◆ Material provided ◆
——
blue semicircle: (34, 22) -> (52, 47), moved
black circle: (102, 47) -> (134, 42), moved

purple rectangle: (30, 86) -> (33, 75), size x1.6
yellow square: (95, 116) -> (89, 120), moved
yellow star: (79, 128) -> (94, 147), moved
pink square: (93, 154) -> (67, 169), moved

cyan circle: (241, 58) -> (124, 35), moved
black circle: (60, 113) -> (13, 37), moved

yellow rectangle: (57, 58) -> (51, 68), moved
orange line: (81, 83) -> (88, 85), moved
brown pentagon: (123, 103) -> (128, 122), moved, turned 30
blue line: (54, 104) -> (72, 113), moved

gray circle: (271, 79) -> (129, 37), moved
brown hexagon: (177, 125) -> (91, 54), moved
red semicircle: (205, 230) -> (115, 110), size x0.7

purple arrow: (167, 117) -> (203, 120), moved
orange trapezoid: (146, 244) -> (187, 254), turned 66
——
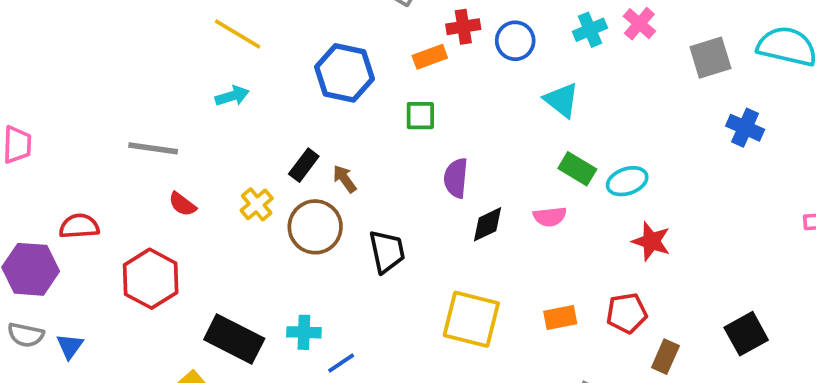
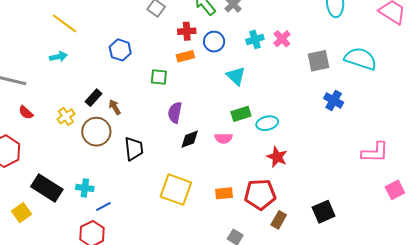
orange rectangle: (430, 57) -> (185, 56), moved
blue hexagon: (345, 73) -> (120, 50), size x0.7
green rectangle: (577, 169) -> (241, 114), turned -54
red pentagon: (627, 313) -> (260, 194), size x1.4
——
◆ Assignment ◆
Copy each line of the records that has "semicircle" in it.

◆ Final answer ◆
blue semicircle: (34, 22) -> (52, 47), moved
red semicircle: (205, 230) -> (115, 110), size x0.7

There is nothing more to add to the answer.